What you have to do:
Among the records below, find each line containing the word "white" and copy it.
(The input)
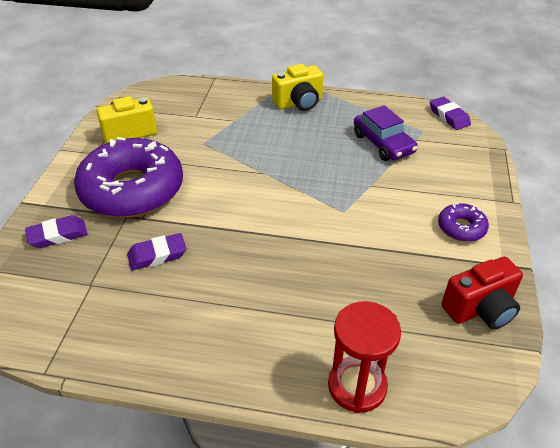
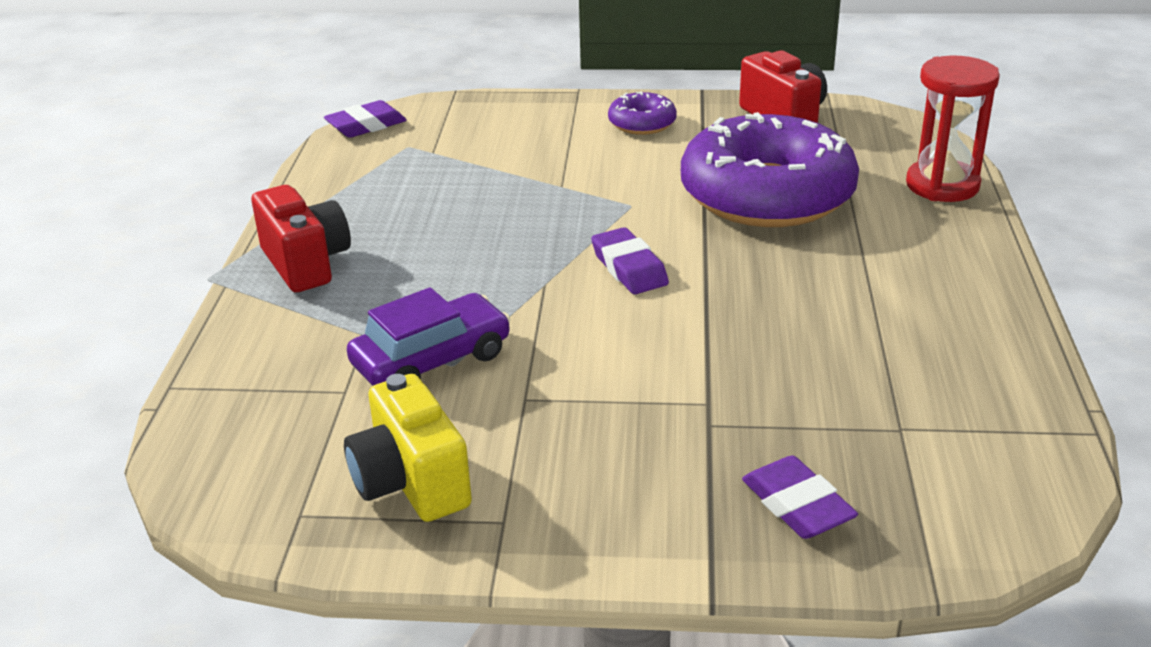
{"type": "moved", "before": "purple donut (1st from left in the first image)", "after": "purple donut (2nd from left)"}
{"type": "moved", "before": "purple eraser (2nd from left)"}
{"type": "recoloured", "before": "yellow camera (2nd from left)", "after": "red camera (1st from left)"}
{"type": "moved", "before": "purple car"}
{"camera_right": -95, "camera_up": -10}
(End The input)
(The input)
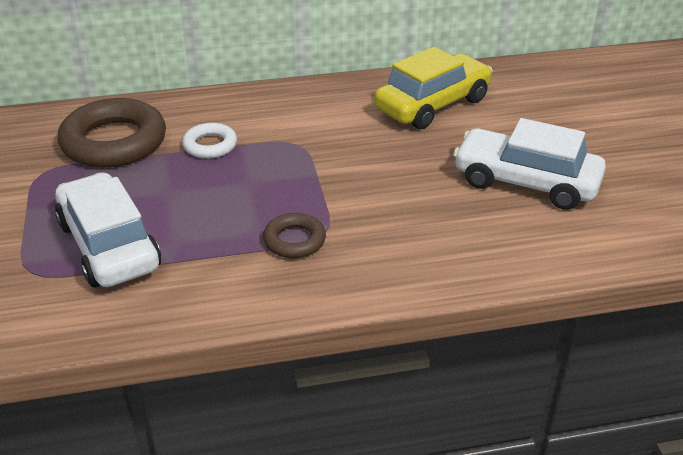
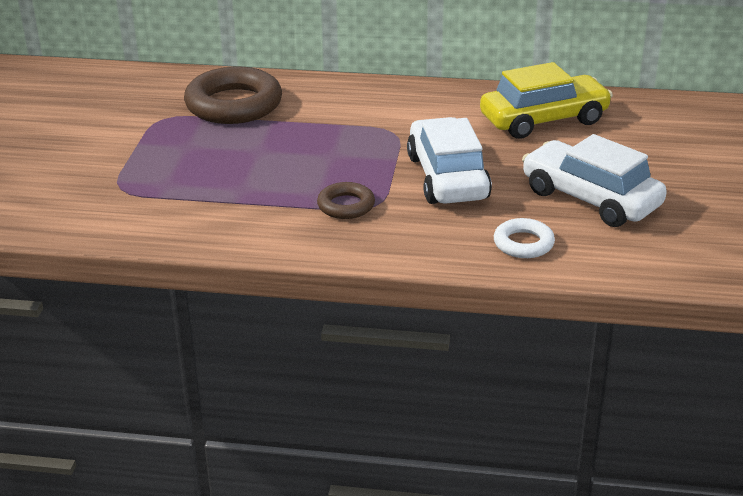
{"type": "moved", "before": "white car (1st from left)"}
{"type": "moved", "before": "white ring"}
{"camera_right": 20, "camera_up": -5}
(End The input)
Answer space:
{"type": "moved", "before": "white car (1st from left)"}
{"type": "moved", "before": "white ring"}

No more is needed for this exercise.